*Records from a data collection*
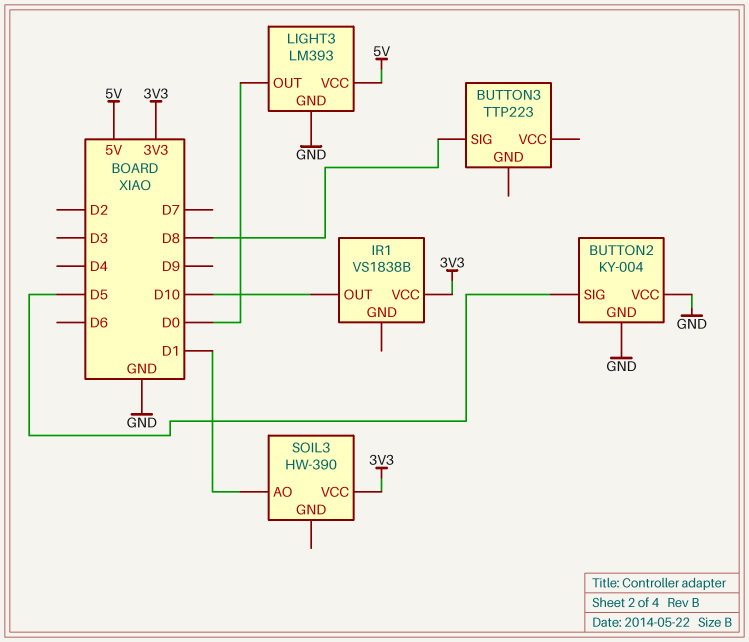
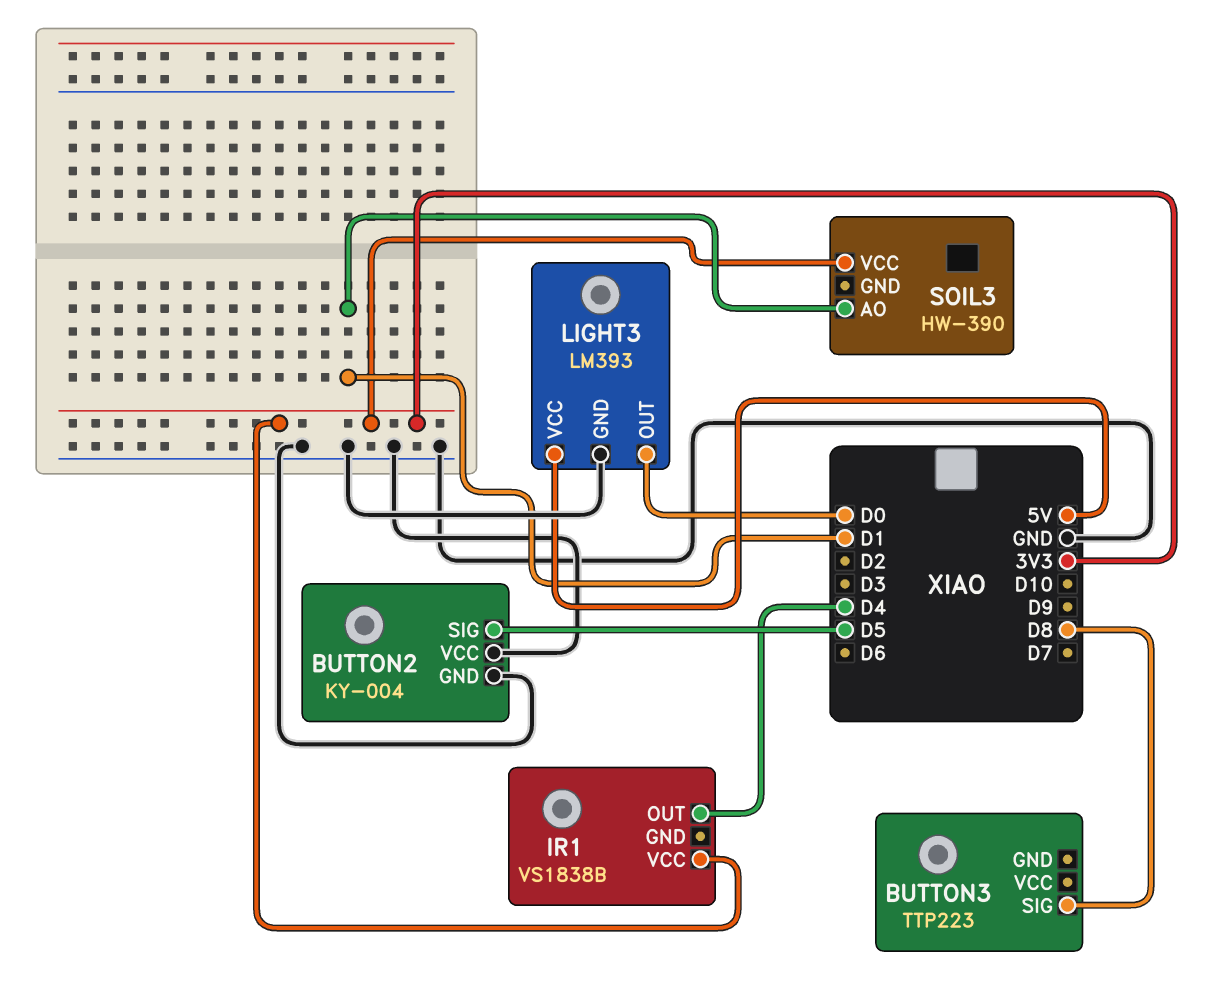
IR1 pin OUT: D10 -> D4

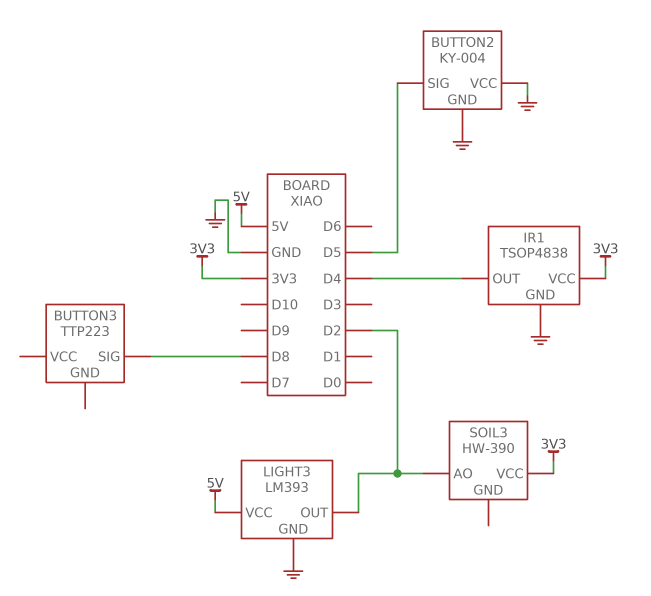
IR1: VS1838B -> TSOP4838
IR1 pin GND: none -> GND
LIGHT3 pin OUT: D0 -> D2
SOIL3 pin AO: D1 -> D2

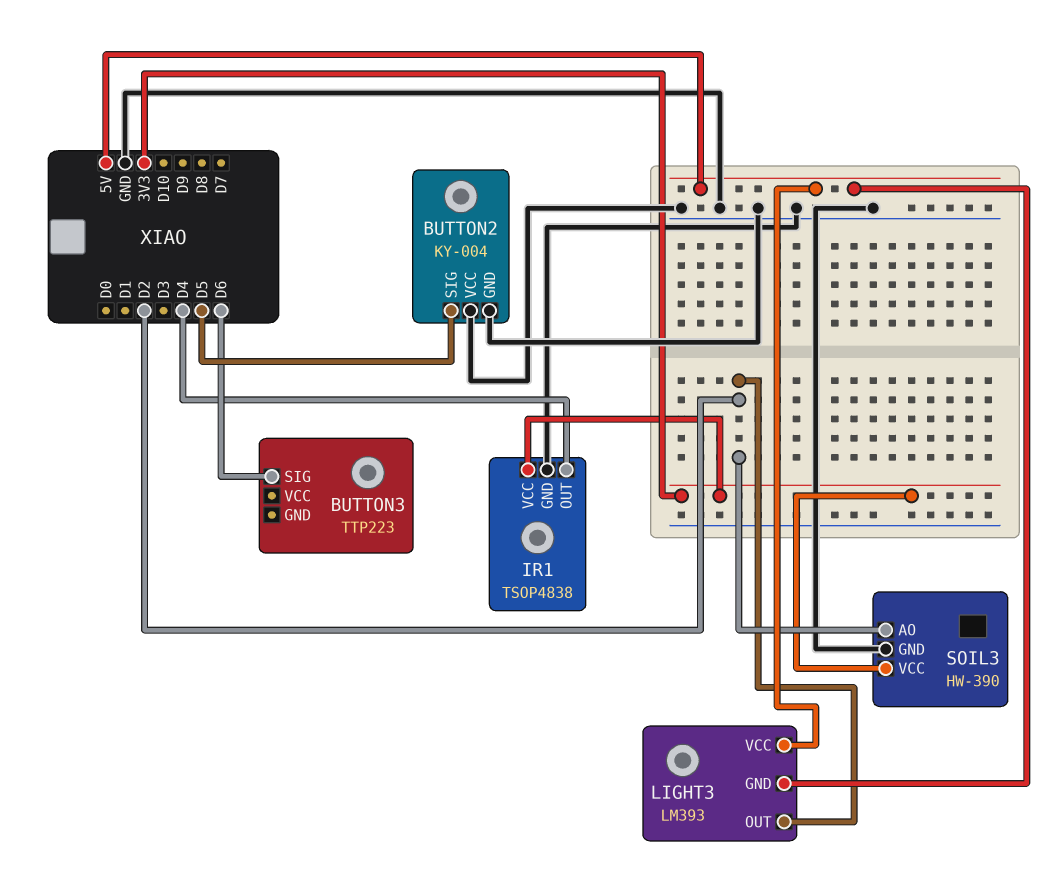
BUTTON3 pin SIG: D8 -> D6
LIGHT3 pin GND: GND -> 5V
SOIL3 pin GND: none -> GND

*WORK ORDER*
Write the records above out again exactly, but not the pictures.

*RESULT OF THE TASK*
IR1 pin OUT: D10 -> D4

IR1: VS1838B -> TSOP4838
IR1 pin GND: none -> GND
LIGHT3 pin OUT: D0 -> D2
SOIL3 pin AO: D1 -> D2

BUTTON3 pin SIG: D8 -> D6
LIGHT3 pin GND: GND -> 5V
SOIL3 pin GND: none -> GND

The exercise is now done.